### [Data provided]
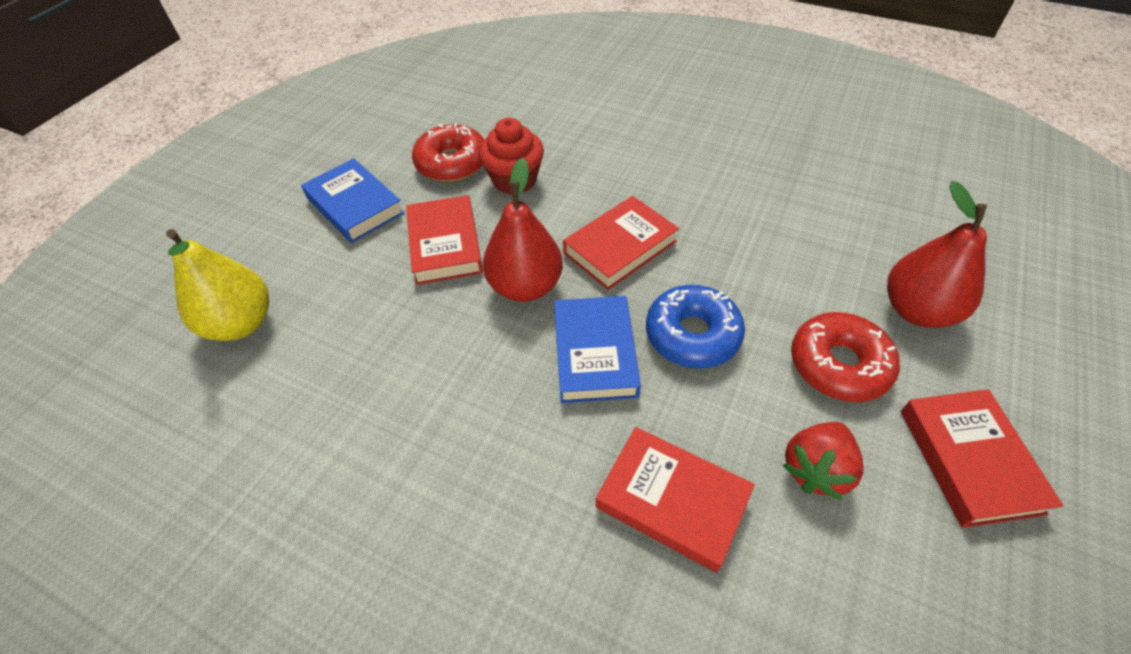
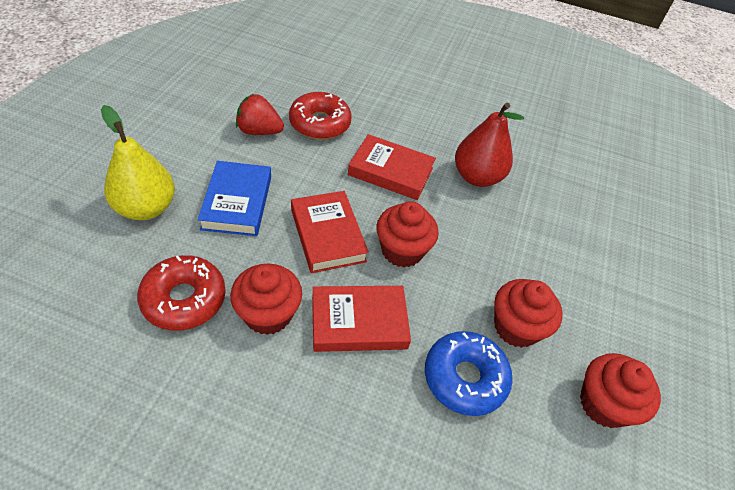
blue book: 2 -> 1
red book: 4 -> 3
red cupcake: 1 -> 4
red pear: 2 -> 1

### [What to work on]
Retype the data above in full, exactly as it stands, and skip any image.

### [Your response]
blue book: 2 -> 1
red book: 4 -> 3
red cupcake: 1 -> 4
red pear: 2 -> 1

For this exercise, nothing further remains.